[[ Records to use open ]]

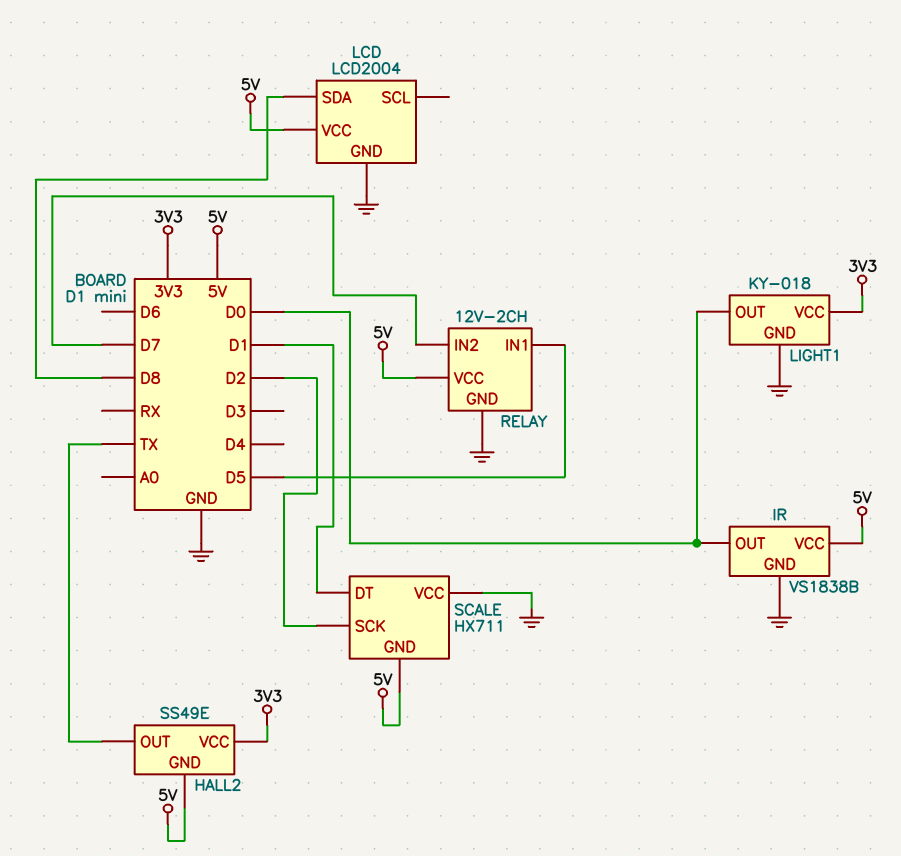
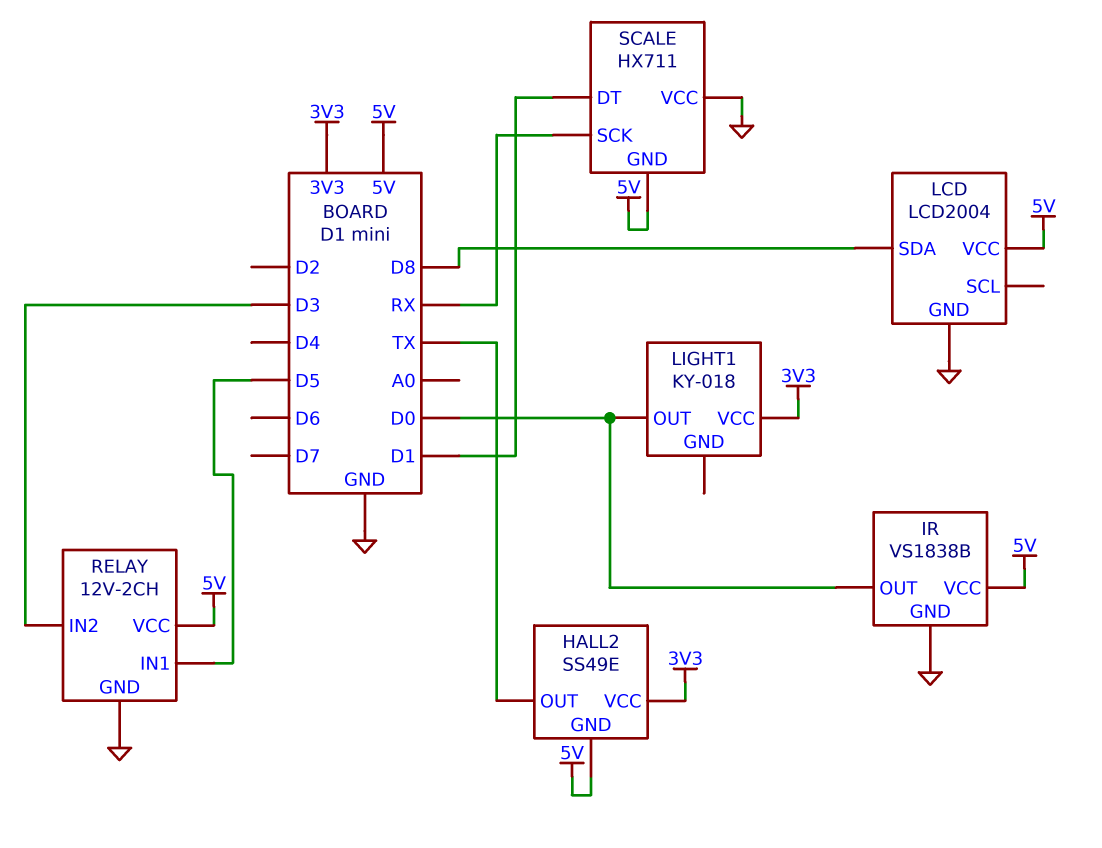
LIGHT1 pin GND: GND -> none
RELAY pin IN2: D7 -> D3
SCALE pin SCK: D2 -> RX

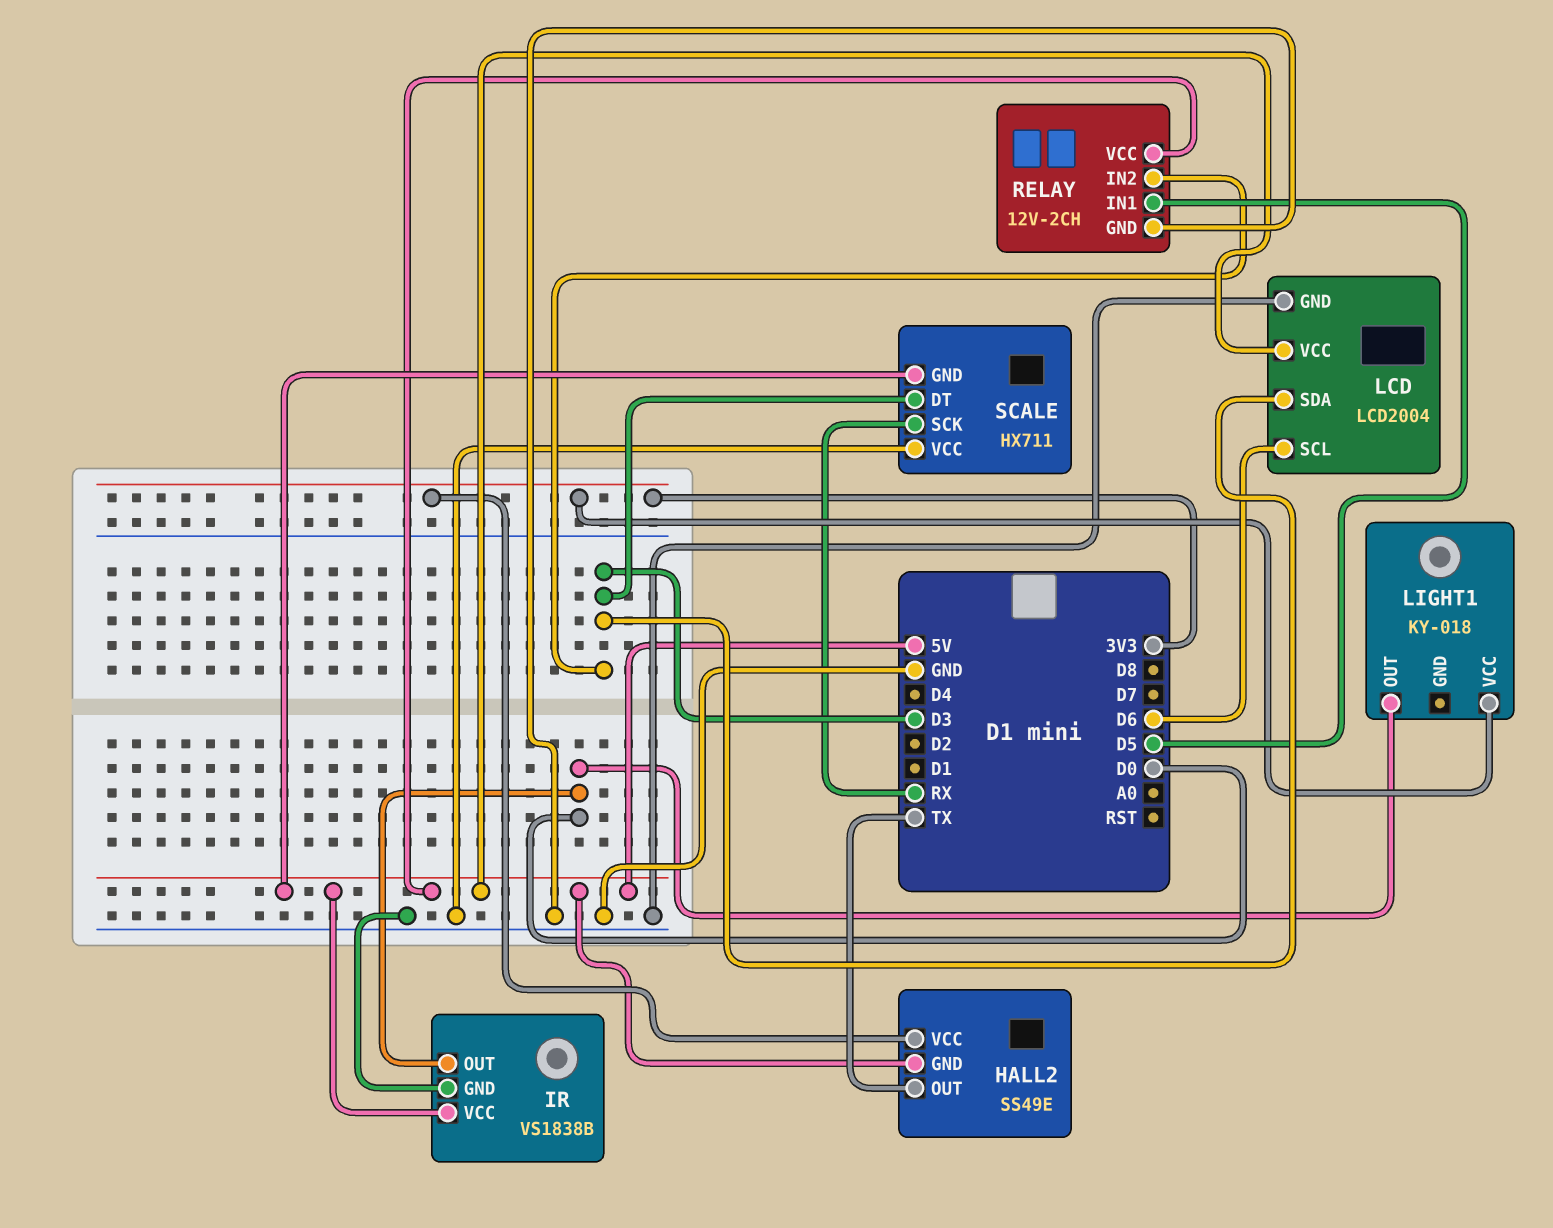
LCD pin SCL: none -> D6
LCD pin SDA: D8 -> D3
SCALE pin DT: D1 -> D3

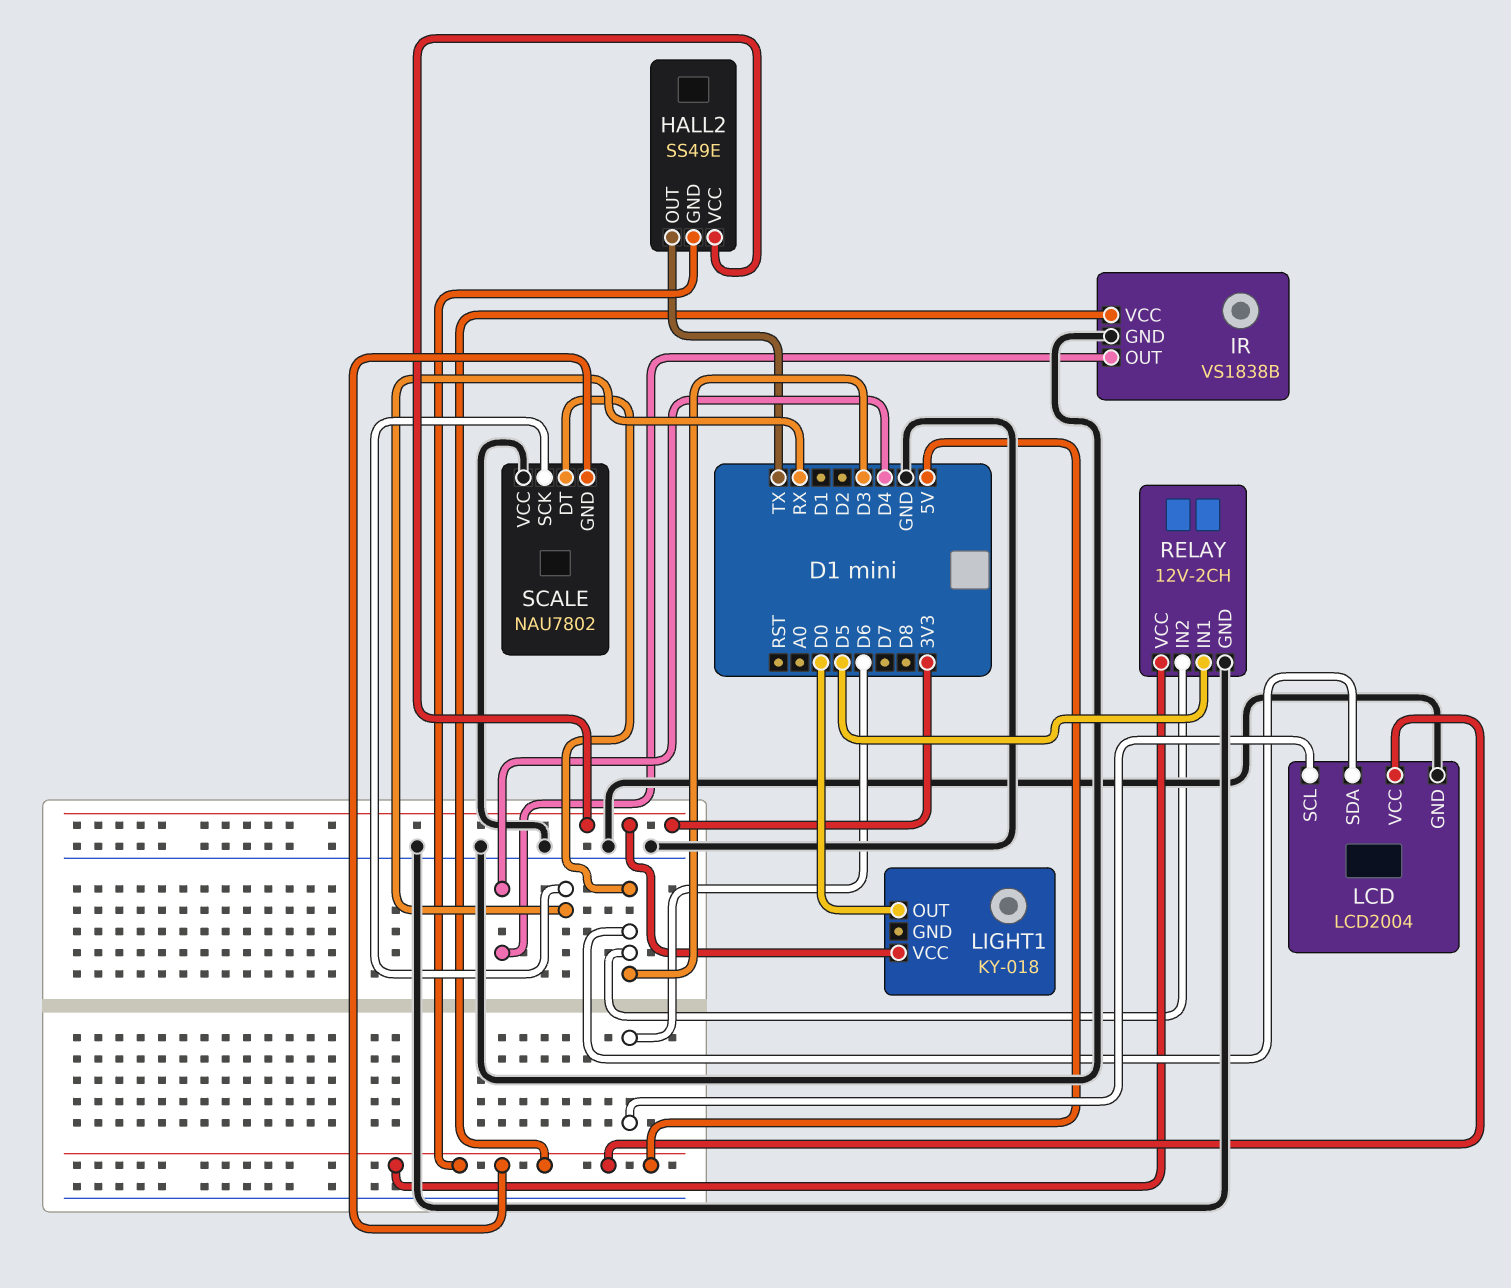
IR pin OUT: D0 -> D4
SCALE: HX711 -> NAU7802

[[ Records to use closed ]]

Work item. Please restate the entries word for word. Skip the pictures.

Result.
LIGHT1 pin GND: GND -> none
RELAY pin IN2: D7 -> D3
SCALE pin SCK: D2 -> RX

LCD pin SCL: none -> D6
LCD pin SDA: D8 -> D3
SCALE pin DT: D1 -> D3

IR pin OUT: D0 -> D4
SCALE: HX711 -> NAU7802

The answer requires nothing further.